*Recorded information*.
━━━━━━━━━━

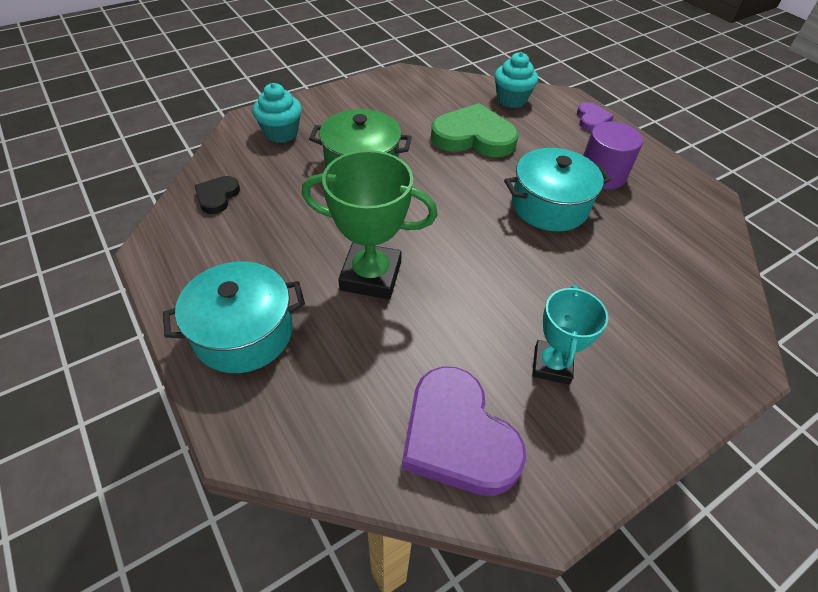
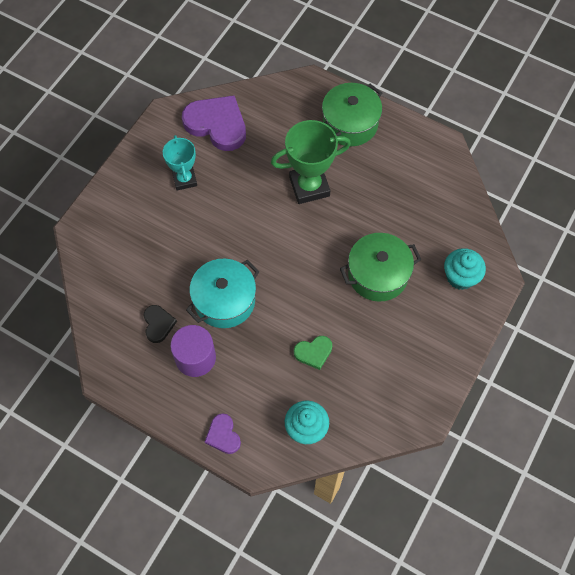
camera: 155 degrees right, 15 degrees up
(217, 196) = (446, 197): black heart -> black heart (158, 324)
(243, 333) = (350, 124): turquoise pot -> green pot
(473, 137) = (313, 352): green heart -> green heart, size x0.51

━━━━━━━━━━

*To do*.
Give back the material above exactly as it appears, minus the pictures.

*Exercise response*.
camera: 155 degrees right, 15 degrees up
(217, 196) = (446, 197): black heart -> black heart (158, 324)
(243, 333) = (350, 124): turquoise pot -> green pot
(473, 137) = (313, 352): green heart -> green heart, size x0.51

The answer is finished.